Records from a collection

##############################

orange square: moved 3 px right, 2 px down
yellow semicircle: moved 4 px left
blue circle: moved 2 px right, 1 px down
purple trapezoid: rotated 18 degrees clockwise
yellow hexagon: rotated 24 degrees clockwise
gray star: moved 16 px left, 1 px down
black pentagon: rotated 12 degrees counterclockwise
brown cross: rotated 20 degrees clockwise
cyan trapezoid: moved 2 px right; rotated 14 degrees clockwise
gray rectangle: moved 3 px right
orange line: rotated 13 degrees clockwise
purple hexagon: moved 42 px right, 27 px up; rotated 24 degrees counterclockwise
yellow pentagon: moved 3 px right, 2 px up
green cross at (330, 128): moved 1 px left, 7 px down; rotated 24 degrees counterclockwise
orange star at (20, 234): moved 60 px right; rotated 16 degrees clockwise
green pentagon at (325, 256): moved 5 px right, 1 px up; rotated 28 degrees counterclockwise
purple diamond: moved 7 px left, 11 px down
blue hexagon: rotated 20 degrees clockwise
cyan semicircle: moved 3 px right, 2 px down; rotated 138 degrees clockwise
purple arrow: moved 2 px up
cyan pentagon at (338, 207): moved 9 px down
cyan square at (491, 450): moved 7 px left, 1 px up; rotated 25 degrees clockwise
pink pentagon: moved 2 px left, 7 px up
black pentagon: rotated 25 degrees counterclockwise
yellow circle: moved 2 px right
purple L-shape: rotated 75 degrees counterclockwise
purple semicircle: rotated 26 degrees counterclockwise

##############################

- Exercise directions: Please transcribe the records in full, keeping every word as it is.

- Result of the task:
orange square: moved 3 px right, 2 px down
yellow semicircle: moved 4 px left
blue circle: moved 2 px right, 1 px down
purple trapezoid: rotated 18 degrees clockwise
yellow hexagon: rotated 24 degrees clockwise
gray star: moved 16 px left, 1 px down
black pentagon: rotated 12 degrees counterclockwise
brown cross: rotated 20 degrees clockwise
cyan trapezoid: moved 2 px right; rotated 14 degrees clockwise
gray rectangle: moved 3 px right
orange line: rotated 13 degrees clockwise
purple hexagon: moved 42 px right, 27 px up; rotated 24 degrees counterclockwise
yellow pentagon: moved 3 px right, 2 px up
green cross at (330, 128): moved 1 px left, 7 px down; rotated 24 degrees counterclockwise
orange star at (20, 234): moved 60 px right; rotated 16 degrees clockwise
green pentagon at (325, 256): moved 5 px right, 1 px up; rotated 28 degrees counterclockwise
purple diamond: moved 7 px left, 11 px down
blue hexagon: rotated 20 degrees clockwise
cyan semicircle: moved 3 px right, 2 px down; rotated 138 degrees clockwise
purple arrow: moved 2 px up
cyan pentagon at (338, 207): moved 9 px down
cyan square at (491, 450): moved 7 px left, 1 px up; rotated 25 degrees clockwise
pink pentagon: moved 2 px left, 7 px up
black pentagon: rotated 25 degrees counterclockwise
yellow circle: moved 2 px right
purple L-shape: rotated 75 degrees counterclockwise
purple semicircle: rotated 26 degrees counterclockwise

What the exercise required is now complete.